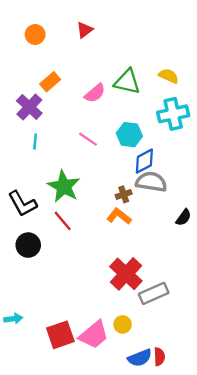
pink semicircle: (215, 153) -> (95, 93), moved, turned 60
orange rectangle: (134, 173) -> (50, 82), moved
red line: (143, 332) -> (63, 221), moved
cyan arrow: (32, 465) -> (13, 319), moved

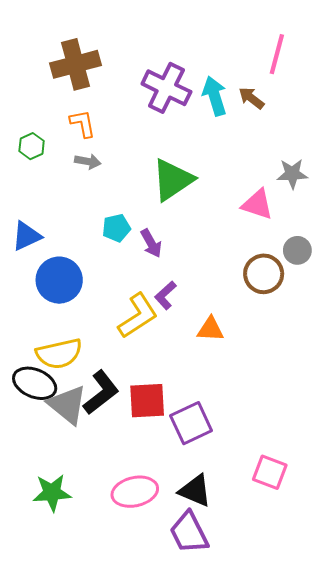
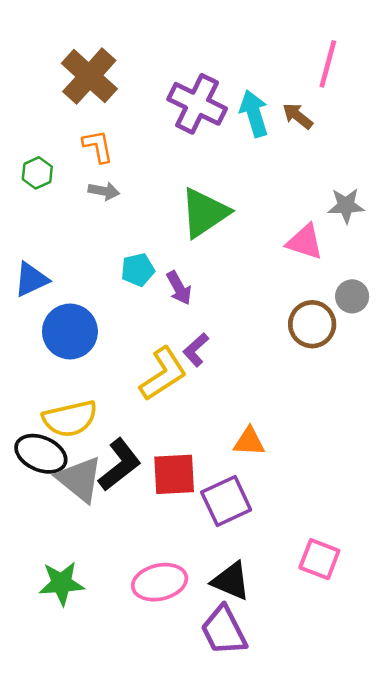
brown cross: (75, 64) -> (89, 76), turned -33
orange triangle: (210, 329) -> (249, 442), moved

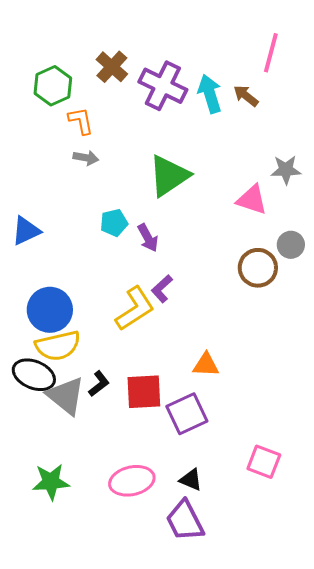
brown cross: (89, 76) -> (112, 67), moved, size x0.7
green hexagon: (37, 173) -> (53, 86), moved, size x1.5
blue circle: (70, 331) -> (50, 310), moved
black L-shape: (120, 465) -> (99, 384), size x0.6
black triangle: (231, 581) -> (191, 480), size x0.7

* **THE TASK**
The copy you return must match the records above exactly, minus any images.

* **EXERCISE RESPONSE**
pink semicircle: (215, 153) -> (95, 93), moved, turned 60
orange rectangle: (134, 173) -> (50, 82), moved
red line: (143, 332) -> (63, 221), moved
cyan arrow: (32, 465) -> (13, 319), moved

brown cross: (75, 64) -> (89, 76), turned -33
orange triangle: (210, 329) -> (249, 442), moved

brown cross: (89, 76) -> (112, 67), moved, size x0.7
green hexagon: (37, 173) -> (53, 86), moved, size x1.5
blue circle: (70, 331) -> (50, 310), moved
black L-shape: (120, 465) -> (99, 384), size x0.6
black triangle: (231, 581) -> (191, 480), size x0.7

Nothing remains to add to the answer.